[What is required] Repeat exactly the lines from the start of the entries below through the line containing "[1044 59 1151 145]". Omit the rest.

╭─ Recorded information

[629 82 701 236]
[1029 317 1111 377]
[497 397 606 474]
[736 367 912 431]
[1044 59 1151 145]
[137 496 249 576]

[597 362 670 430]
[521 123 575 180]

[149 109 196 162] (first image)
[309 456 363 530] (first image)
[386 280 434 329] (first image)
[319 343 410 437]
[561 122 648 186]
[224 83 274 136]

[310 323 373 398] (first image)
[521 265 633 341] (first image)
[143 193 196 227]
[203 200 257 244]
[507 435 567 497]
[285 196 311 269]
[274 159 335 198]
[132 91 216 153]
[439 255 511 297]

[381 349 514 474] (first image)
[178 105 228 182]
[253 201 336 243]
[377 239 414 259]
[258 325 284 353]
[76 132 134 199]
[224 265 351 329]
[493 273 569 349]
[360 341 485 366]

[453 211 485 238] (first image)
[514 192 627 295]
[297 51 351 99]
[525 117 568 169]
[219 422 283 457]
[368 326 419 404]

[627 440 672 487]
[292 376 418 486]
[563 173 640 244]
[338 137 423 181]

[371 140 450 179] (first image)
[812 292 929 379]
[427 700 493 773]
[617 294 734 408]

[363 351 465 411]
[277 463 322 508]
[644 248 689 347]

╰─

[Response to the exercise]
[629 82 701 236]
[1029 317 1111 377]
[497 397 606 474]
[736 367 912 431]
[1044 59 1151 145]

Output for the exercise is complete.